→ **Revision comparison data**

================================

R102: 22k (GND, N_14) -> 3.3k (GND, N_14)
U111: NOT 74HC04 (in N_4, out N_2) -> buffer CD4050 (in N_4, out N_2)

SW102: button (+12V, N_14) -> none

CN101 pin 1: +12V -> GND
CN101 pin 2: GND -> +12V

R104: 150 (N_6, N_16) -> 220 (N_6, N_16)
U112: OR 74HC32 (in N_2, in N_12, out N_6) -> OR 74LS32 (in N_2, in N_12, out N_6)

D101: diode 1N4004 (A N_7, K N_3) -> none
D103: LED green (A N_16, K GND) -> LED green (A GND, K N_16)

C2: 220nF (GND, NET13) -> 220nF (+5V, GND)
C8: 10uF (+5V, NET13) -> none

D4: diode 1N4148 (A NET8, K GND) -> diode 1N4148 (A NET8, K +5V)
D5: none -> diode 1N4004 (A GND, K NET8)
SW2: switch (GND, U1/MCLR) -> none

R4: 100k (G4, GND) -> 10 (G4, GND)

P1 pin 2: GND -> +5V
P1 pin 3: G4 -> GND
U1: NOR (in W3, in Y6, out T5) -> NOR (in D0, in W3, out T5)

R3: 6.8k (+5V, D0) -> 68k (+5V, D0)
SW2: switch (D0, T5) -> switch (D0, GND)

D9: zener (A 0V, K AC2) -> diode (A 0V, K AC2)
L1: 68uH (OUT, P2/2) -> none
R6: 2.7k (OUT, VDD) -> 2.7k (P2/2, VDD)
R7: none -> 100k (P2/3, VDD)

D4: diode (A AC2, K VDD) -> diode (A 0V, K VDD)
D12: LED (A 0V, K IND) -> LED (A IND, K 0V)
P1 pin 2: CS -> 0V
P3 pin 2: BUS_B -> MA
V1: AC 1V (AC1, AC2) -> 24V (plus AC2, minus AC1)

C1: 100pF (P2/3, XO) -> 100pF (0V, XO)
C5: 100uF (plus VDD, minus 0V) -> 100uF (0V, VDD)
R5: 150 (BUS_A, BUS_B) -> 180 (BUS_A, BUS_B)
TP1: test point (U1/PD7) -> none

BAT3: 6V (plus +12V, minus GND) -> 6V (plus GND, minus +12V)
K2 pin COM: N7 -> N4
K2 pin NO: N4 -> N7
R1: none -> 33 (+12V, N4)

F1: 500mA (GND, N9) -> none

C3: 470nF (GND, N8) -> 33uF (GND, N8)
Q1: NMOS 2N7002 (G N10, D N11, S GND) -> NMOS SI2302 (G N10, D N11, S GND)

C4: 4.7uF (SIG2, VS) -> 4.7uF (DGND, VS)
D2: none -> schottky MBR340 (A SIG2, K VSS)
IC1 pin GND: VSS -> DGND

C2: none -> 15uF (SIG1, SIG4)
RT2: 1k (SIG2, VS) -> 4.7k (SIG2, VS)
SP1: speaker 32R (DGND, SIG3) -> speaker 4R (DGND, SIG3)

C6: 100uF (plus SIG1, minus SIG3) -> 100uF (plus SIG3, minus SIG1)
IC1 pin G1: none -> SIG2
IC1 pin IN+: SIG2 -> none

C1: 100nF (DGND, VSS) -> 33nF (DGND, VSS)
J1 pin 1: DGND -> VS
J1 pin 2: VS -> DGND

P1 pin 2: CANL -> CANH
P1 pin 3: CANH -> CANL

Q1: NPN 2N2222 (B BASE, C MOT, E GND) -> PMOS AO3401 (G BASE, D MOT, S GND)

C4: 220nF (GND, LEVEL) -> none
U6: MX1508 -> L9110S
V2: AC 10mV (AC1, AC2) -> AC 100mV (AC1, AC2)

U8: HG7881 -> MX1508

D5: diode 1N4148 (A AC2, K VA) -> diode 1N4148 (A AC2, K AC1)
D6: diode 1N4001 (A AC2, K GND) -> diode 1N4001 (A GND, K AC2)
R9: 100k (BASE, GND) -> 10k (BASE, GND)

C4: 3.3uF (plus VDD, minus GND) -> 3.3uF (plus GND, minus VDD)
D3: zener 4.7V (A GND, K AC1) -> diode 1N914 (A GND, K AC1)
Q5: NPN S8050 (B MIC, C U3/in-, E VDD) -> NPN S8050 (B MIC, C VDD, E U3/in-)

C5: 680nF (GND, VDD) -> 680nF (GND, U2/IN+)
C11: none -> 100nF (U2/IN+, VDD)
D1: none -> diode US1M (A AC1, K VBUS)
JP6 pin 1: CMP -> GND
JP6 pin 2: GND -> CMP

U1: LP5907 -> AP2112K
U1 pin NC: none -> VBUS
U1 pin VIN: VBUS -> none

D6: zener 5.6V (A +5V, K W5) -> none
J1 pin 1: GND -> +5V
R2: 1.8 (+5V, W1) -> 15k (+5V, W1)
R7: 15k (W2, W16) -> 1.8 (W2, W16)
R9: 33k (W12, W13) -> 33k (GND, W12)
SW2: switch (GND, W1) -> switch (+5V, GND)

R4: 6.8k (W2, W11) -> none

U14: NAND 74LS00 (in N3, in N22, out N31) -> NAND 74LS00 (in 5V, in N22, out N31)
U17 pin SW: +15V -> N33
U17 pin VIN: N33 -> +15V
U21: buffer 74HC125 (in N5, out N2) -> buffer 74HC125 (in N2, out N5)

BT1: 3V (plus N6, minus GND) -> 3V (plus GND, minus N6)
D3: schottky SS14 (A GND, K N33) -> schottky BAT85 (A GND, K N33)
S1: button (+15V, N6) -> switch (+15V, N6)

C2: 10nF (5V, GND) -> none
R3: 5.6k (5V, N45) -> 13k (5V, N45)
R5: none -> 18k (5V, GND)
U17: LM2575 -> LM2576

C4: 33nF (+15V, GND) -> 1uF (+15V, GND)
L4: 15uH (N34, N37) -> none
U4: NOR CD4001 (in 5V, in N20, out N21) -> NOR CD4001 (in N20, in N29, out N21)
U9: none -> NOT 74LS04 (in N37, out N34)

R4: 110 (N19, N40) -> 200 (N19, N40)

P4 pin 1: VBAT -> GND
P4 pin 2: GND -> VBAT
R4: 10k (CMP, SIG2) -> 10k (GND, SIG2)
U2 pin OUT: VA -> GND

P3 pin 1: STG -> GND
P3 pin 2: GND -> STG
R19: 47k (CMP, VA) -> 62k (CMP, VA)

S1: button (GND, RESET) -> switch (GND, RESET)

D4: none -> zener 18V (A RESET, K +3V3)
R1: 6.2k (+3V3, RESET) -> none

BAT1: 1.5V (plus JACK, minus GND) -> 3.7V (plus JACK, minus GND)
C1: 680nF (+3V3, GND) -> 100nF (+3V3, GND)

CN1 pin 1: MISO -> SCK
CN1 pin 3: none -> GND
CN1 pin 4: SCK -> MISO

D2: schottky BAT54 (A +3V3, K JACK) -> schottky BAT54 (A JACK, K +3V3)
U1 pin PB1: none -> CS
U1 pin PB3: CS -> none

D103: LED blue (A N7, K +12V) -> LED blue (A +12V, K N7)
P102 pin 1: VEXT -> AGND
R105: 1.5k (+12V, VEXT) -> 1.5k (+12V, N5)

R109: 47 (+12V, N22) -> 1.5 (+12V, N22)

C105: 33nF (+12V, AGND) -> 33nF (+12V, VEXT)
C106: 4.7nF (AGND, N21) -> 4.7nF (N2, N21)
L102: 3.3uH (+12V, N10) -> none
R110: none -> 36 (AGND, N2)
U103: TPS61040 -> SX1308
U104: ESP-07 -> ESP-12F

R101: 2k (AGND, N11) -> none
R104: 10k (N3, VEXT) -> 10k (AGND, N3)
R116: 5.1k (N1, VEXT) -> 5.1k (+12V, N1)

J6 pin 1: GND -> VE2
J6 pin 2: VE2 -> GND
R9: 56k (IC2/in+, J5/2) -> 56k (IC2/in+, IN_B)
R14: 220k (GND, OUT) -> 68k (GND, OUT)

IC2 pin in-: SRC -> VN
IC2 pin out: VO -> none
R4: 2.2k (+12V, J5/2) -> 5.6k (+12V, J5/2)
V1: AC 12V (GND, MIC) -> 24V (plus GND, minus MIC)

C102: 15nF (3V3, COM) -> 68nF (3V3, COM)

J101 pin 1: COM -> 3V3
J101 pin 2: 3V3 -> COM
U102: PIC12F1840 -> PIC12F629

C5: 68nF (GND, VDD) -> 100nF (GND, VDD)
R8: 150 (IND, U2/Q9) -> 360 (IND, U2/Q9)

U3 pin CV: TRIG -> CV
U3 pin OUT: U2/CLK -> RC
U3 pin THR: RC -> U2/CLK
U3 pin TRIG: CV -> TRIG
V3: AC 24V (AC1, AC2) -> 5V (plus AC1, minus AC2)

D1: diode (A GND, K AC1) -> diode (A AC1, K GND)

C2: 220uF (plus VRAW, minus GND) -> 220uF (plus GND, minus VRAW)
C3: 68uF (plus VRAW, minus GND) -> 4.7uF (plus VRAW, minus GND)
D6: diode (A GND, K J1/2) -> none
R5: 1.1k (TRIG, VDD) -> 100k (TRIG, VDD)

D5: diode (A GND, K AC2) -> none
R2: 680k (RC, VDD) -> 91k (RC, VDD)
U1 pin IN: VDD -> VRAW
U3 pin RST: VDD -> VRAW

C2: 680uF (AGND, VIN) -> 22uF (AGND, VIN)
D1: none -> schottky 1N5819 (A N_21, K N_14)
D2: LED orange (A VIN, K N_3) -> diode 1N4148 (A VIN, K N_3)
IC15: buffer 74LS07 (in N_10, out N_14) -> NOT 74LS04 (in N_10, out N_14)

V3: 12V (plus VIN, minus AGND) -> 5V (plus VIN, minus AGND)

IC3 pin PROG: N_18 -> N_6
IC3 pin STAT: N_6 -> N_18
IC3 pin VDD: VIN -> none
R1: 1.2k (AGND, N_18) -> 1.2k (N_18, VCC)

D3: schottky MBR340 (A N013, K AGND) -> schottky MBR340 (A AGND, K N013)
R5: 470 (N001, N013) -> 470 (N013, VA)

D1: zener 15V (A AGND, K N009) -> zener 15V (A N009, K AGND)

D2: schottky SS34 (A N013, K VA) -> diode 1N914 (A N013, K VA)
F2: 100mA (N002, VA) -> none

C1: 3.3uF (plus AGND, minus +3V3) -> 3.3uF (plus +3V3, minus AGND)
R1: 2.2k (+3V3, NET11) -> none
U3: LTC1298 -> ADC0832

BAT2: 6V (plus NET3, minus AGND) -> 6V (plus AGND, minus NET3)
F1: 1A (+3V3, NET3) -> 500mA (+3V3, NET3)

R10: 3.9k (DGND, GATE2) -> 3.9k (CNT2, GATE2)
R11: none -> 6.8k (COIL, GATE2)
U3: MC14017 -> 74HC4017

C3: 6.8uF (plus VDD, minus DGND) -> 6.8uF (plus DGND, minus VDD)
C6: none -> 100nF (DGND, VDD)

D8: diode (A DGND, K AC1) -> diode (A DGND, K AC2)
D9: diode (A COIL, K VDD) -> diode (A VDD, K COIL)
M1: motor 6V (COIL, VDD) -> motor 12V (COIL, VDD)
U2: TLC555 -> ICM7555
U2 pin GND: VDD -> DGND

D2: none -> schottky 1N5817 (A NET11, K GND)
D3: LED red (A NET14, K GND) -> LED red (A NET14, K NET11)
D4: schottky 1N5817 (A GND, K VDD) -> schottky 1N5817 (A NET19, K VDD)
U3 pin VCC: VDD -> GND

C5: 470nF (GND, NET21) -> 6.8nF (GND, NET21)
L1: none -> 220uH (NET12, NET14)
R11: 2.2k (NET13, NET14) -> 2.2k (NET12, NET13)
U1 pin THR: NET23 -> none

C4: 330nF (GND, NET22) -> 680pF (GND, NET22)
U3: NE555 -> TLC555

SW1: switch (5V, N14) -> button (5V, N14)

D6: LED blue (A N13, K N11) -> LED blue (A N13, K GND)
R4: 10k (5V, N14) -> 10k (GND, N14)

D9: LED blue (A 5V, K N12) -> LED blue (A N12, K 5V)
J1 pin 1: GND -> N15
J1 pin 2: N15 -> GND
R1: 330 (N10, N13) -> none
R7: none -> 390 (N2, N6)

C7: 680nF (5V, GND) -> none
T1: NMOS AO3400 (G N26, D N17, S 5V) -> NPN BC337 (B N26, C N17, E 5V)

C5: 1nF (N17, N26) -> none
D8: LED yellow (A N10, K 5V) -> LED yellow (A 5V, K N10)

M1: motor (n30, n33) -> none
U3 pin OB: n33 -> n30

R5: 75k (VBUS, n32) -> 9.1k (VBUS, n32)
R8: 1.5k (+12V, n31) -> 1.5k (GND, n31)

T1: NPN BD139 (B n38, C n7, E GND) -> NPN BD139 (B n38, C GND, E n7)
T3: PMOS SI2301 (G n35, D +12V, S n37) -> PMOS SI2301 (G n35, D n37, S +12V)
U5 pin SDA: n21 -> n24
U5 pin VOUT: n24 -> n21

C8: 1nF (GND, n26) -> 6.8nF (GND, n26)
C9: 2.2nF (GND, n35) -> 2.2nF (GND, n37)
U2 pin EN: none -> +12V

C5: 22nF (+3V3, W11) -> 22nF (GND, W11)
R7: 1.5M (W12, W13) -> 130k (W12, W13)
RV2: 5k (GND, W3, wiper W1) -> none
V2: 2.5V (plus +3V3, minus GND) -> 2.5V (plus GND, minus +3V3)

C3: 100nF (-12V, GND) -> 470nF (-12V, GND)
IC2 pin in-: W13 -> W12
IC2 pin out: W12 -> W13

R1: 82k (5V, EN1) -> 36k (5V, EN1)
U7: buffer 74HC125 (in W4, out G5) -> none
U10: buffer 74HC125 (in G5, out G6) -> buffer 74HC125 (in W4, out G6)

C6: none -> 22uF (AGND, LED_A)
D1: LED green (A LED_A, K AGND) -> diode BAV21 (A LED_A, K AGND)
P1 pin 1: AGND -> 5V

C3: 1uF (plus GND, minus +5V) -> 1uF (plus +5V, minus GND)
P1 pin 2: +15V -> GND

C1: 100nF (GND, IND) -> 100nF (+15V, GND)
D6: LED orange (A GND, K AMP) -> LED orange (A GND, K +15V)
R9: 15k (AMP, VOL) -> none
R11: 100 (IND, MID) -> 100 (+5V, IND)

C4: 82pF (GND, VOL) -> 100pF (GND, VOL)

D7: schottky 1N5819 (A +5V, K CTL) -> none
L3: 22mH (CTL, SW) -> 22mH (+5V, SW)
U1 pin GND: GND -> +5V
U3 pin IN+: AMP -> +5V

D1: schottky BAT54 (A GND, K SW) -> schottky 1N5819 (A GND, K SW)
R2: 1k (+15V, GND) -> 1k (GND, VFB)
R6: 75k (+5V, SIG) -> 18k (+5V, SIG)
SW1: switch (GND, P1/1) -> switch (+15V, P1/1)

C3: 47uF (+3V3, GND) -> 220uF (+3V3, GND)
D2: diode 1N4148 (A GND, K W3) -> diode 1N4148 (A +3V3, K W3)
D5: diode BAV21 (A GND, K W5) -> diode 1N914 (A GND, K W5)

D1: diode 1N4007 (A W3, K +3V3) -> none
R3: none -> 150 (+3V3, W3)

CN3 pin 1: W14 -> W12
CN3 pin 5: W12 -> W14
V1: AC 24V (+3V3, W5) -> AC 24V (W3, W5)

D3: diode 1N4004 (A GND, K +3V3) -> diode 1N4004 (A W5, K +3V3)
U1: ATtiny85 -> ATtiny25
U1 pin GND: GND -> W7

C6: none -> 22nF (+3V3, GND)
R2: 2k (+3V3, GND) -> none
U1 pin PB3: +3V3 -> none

================================

→ **TASK DESCRIPTION**
A complete answer reproduces every line of the records in which the word "VRAW" occurs.

→ **SOLUTION FOR THIS PROBLEM**
C2: 220uF (plus VRAW, minus GND) -> 220uF (plus GND, minus VRAW)
C3: 68uF (plus VRAW, minus GND) -> 4.7uF (plus VRAW, minus GND)
U1 pin IN: VDD -> VRAW
U3 pin RST: VDD -> VRAW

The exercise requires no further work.